### Assignment
For this task, output exactly the lines of the material below starting at the line with "insert: green pot <658, 162>" and ending at the line with "recolor: bright yellow"; pictures are to be excluded.

### Records supplied
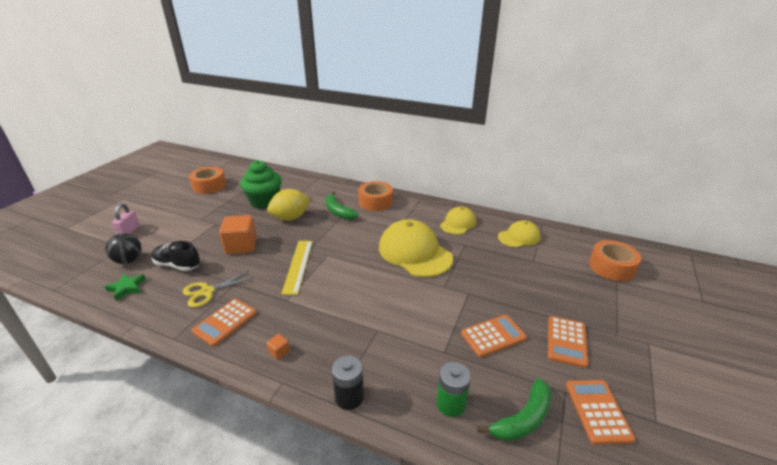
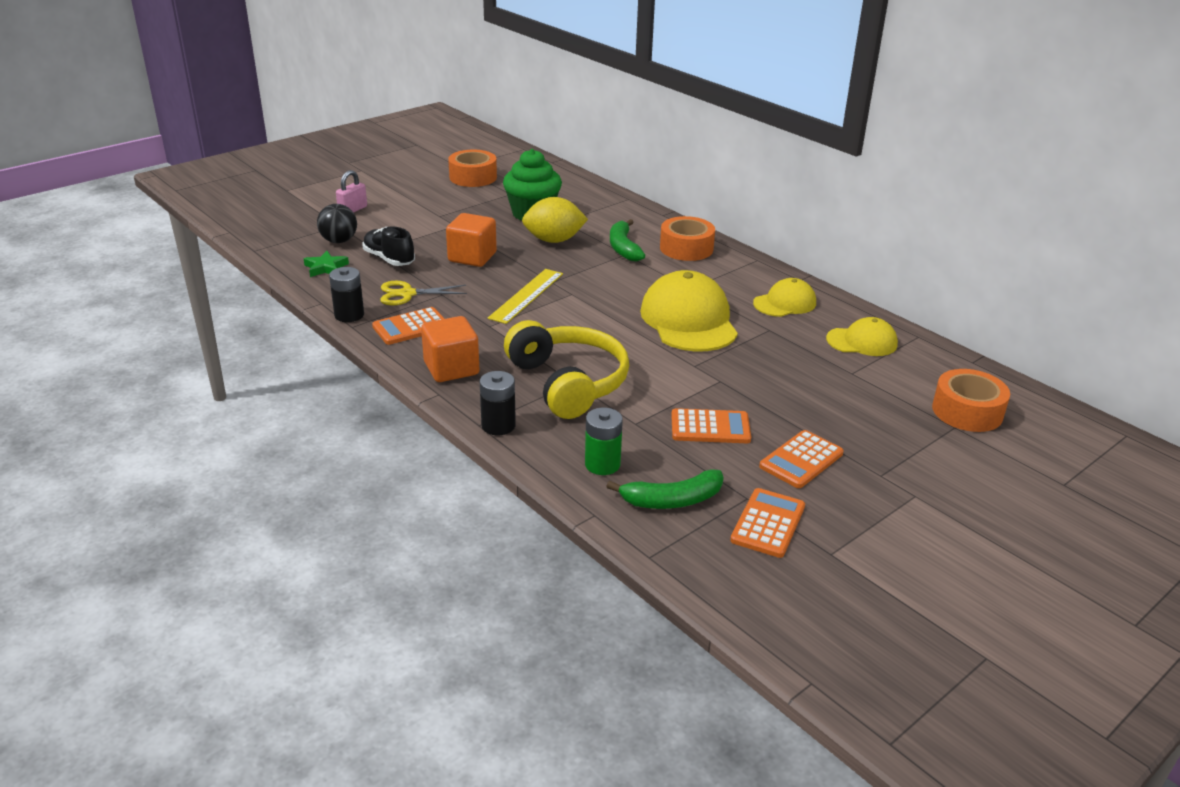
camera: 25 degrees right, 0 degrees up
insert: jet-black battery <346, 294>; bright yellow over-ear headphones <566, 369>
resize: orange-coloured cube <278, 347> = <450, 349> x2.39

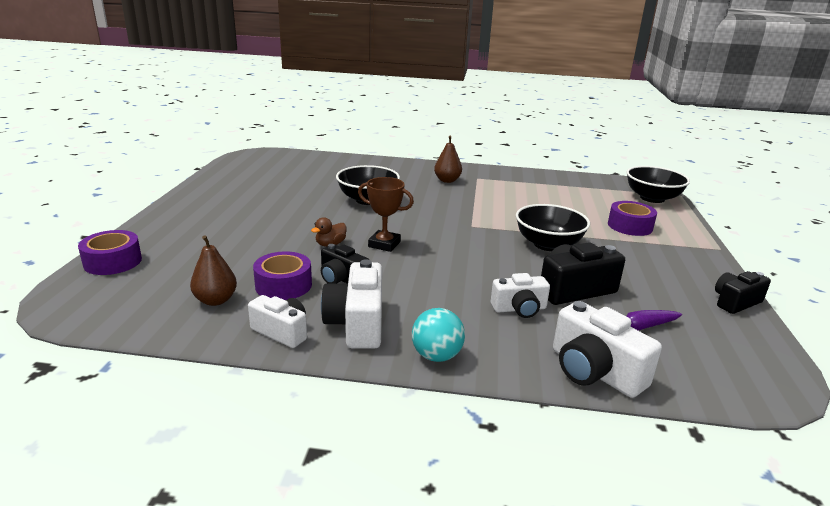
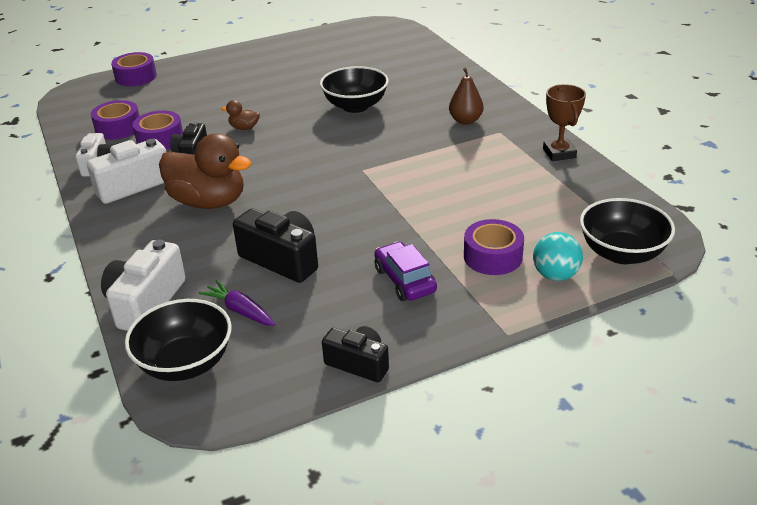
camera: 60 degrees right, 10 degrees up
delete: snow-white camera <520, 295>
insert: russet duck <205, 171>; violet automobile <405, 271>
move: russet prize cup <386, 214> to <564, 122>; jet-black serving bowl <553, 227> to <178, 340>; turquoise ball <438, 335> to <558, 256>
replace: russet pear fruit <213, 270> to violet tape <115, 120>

* * *

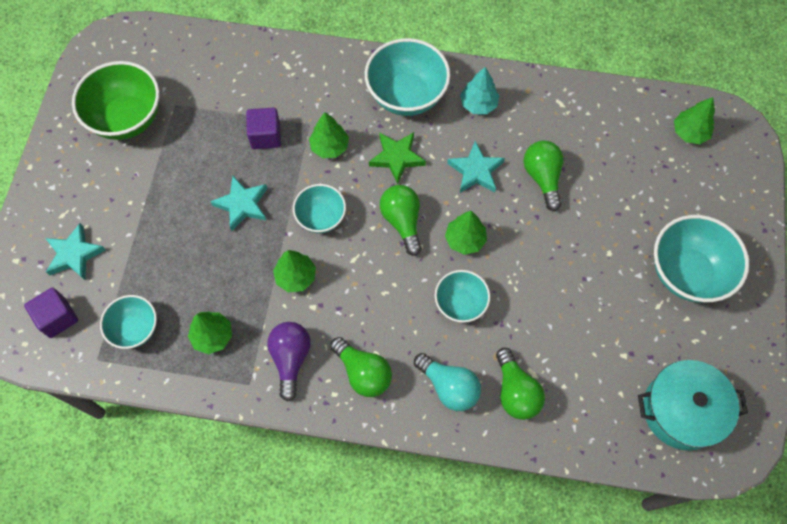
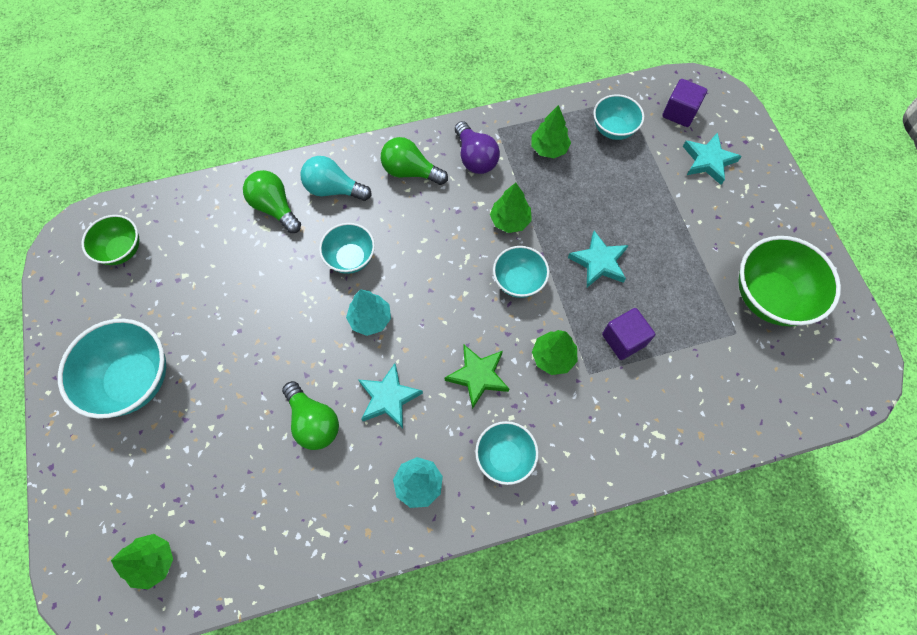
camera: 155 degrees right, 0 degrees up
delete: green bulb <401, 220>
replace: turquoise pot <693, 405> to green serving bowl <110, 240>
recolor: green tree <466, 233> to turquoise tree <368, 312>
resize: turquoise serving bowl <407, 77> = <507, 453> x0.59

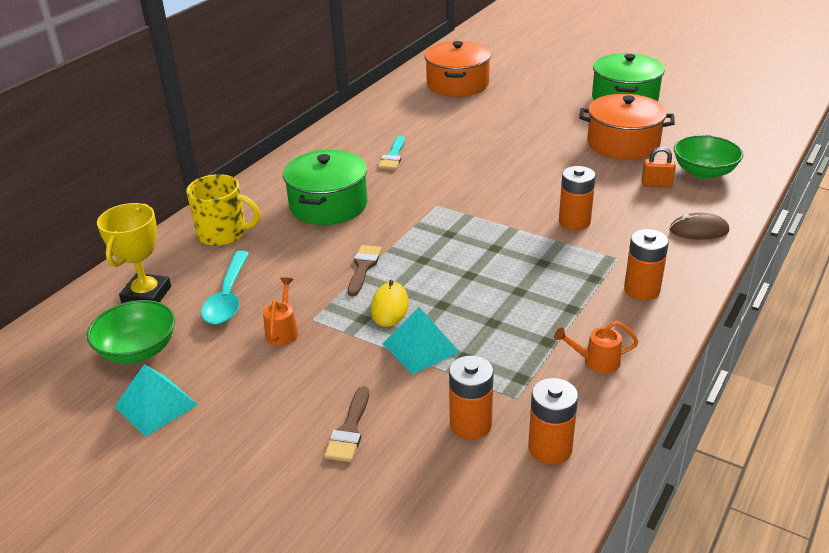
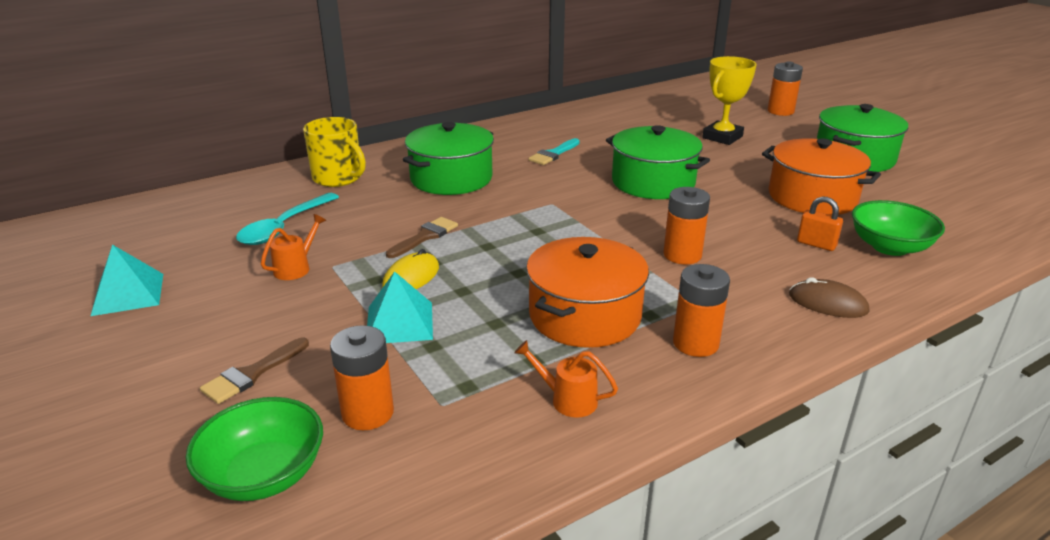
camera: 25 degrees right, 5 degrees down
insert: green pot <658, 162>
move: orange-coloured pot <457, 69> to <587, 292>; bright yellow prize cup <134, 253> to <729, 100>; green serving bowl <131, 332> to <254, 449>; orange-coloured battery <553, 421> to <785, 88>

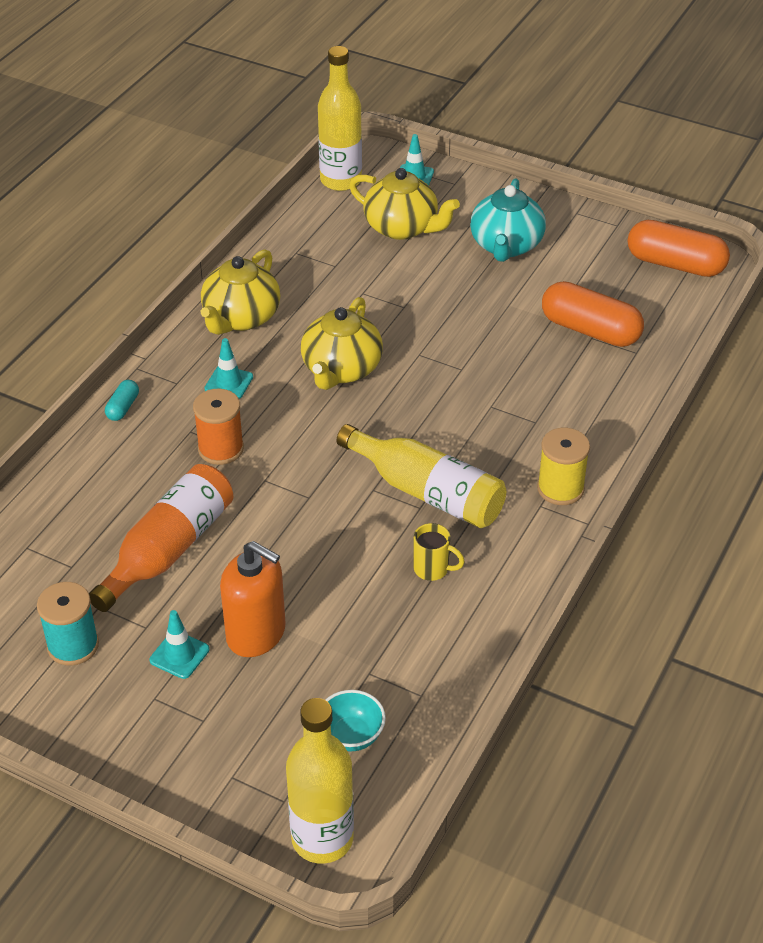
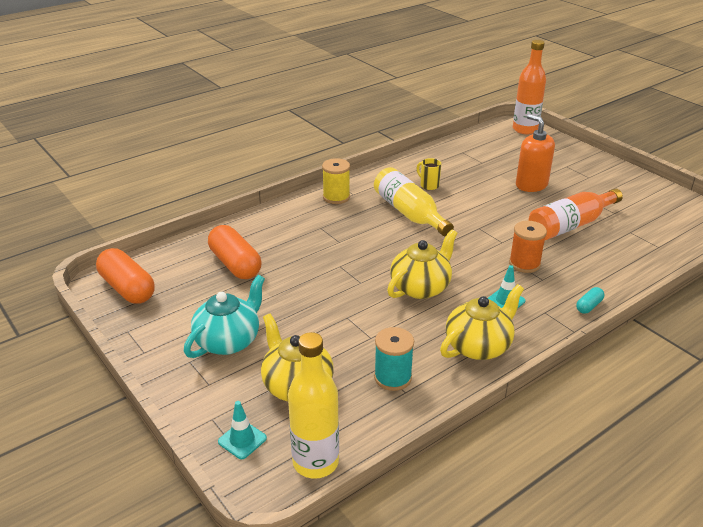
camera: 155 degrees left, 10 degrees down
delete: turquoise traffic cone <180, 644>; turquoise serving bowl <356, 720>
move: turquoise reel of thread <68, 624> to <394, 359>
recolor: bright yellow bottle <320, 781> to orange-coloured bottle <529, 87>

### Response area
insert: green pot <658, 162>
move: orange-coloured pot <457, 69> to <587, 292>; bright yellow prize cup <134, 253> to <729, 100>; green serving bowl <131, 332> to <254, 449>; orange-coloured battery <553, 421> to <785, 88>

camera: 155 degrees left, 10 degrees down
delete: turquoise traffic cone <180, 644>; turquoise serving bowl <356, 720>
move: turquoise reel of thread <68, 624> to <394, 359>
recolor: bright yellow bottle <320, 781> to orange-coloured bottle <529, 87>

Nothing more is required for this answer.